■ **Problem requirements**:
Report every line of the data that includes "LEDK".

■ **Records supplied**:
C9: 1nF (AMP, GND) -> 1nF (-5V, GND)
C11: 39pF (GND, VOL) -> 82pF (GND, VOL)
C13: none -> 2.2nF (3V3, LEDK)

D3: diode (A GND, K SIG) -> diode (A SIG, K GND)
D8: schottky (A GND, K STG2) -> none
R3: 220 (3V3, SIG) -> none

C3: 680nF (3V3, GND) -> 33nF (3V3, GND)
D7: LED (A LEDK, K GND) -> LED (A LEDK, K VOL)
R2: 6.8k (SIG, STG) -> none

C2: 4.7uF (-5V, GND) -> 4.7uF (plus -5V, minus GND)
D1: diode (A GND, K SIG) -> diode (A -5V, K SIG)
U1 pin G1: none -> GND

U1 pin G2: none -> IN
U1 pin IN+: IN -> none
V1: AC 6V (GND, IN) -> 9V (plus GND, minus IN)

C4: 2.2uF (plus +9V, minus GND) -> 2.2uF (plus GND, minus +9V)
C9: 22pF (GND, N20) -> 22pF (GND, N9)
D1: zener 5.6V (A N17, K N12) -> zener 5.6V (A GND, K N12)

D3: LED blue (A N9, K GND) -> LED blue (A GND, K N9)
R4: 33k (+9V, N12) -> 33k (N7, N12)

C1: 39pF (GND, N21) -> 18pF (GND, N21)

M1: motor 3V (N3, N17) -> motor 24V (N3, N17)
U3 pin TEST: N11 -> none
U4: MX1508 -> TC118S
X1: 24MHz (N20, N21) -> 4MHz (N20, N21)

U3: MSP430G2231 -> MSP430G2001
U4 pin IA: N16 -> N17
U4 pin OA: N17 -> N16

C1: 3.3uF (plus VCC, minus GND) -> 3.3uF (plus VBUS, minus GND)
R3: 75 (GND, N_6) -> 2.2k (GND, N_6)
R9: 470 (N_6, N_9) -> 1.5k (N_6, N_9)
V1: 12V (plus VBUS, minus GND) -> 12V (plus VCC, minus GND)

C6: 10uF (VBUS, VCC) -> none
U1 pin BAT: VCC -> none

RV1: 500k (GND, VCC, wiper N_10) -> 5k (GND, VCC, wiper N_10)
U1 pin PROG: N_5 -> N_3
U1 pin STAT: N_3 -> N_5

■ **Answer for this exercise**:
C13: none -> 2.2nF (3V3, LEDK)
D7: LED (A LEDK, K GND) -> LED (A LEDK, K VOL)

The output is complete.